## Begin Items

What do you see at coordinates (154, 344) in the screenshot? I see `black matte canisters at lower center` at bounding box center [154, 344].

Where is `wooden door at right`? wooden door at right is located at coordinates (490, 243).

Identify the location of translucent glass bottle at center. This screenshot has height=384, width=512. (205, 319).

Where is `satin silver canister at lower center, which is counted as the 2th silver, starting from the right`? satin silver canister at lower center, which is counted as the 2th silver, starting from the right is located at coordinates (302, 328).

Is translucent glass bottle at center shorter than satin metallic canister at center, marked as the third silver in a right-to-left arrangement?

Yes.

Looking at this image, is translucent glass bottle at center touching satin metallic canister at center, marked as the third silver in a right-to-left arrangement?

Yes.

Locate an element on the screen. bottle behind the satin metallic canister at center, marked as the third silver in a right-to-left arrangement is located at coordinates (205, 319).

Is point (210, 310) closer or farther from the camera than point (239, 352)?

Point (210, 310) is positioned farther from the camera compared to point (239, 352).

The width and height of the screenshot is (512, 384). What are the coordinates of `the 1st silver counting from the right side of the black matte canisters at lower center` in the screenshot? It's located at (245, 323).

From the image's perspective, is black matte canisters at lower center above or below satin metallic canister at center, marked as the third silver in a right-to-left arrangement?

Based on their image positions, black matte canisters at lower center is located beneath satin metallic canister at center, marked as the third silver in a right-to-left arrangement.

## End Items

Copy out every line of the entries above without any change.

▶ Correct response
What do you see at coordinates (154, 344) in the screenshot? I see `black matte canisters at lower center` at bounding box center [154, 344].

Where is `wooden door at right`? wooden door at right is located at coordinates (490, 243).

Identify the location of translucent glass bottle at center. This screenshot has height=384, width=512. (205, 319).

Where is `satin silver canister at lower center, which is counted as the 2th silver, starting from the right`? satin silver canister at lower center, which is counted as the 2th silver, starting from the right is located at coordinates (302, 328).

Is translucent glass bottle at center shorter than satin metallic canister at center, marked as the third silver in a right-to-left arrangement?

Yes.

Looking at this image, is translucent glass bottle at center touching satin metallic canister at center, marked as the third silver in a right-to-left arrangement?

Yes.

Locate an element on the screen. bottle behind the satin metallic canister at center, marked as the third silver in a right-to-left arrangement is located at coordinates (205, 319).

Is point (210, 310) closer or farther from the camera than point (239, 352)?

Point (210, 310) is positioned farther from the camera compared to point (239, 352).

The width and height of the screenshot is (512, 384). What are the coordinates of `the 1st silver counting from the right side of the black matte canisters at lower center` in the screenshot? It's located at (245, 323).

From the image's perspective, is black matte canisters at lower center above or below satin metallic canister at center, marked as the third silver in a right-to-left arrangement?

Based on their image positions, black matte canisters at lower center is located beneath satin metallic canister at center, marked as the third silver in a right-to-left arrangement.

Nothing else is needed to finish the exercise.